(Dataset items)

*** Block opens ***

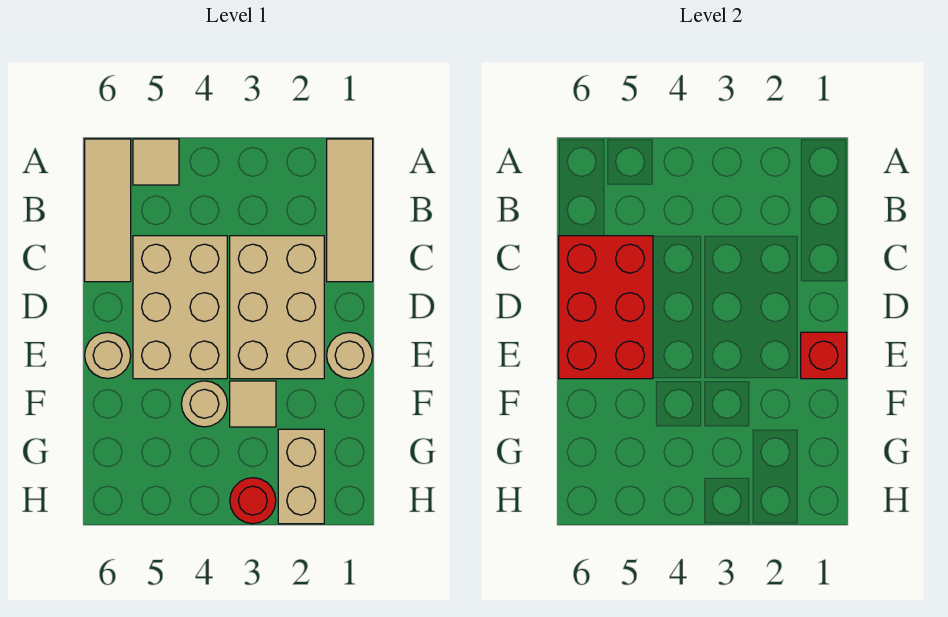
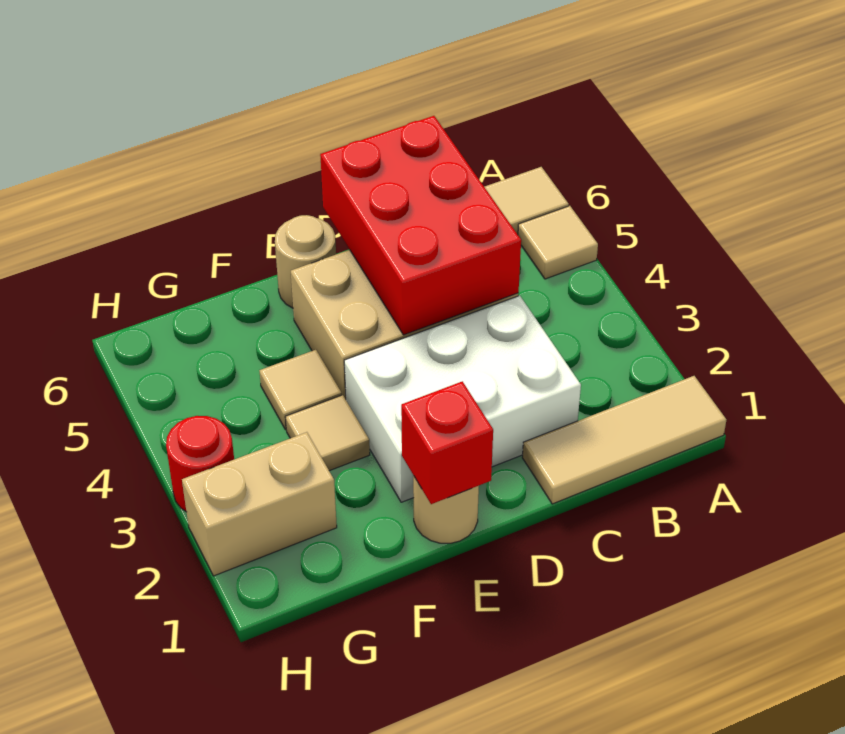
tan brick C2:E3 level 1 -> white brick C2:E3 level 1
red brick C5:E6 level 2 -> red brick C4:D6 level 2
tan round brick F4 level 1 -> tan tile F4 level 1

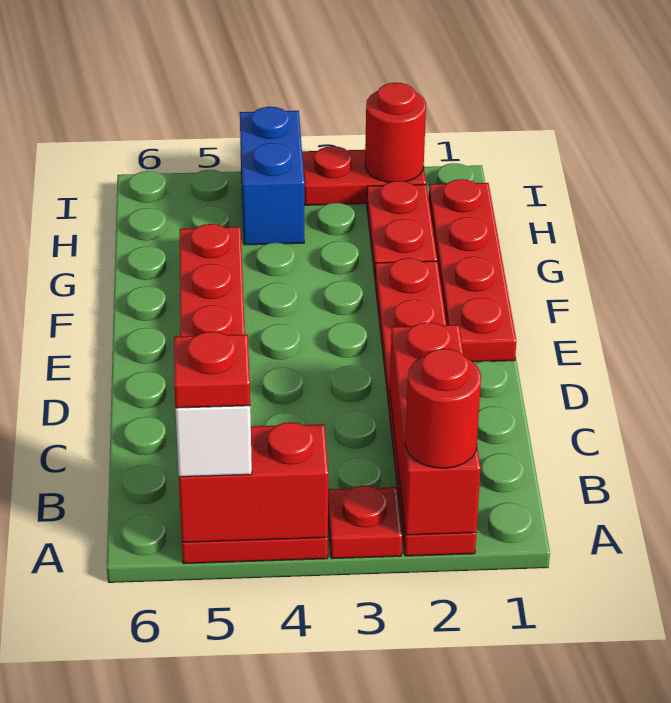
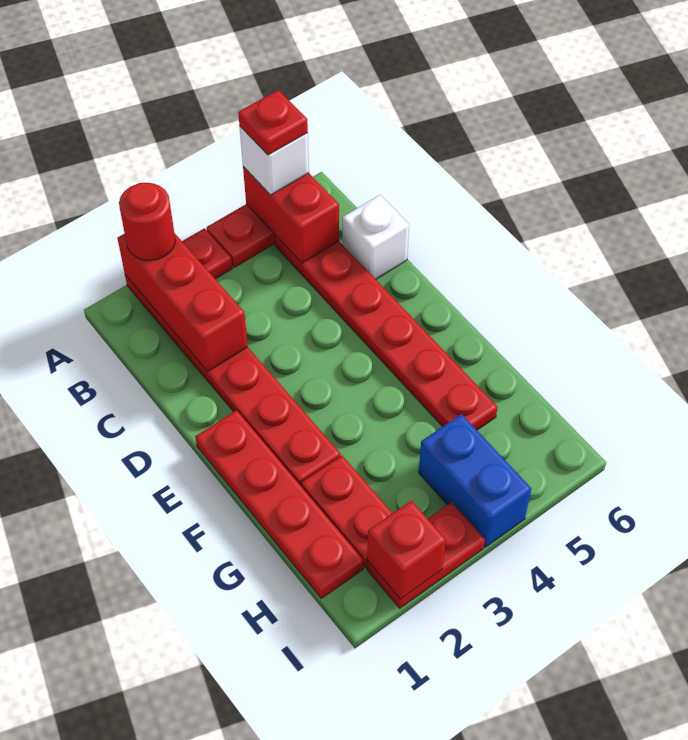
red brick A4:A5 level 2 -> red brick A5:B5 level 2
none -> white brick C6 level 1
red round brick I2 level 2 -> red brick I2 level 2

*** Block closes ***

● **Goal of the exercise**:
Copy each entry exactly as written, and drop the pictures from the copy.

● **Written solution**:
tan brick C2:E3 level 1 -> white brick C2:E3 level 1
red brick C5:E6 level 2 -> red brick C4:D6 level 2
tan round brick F4 level 1 -> tan tile F4 level 1

red brick A4:A5 level 2 -> red brick A5:B5 level 2
none -> white brick C6 level 1
red round brick I2 level 2 -> red brick I2 level 2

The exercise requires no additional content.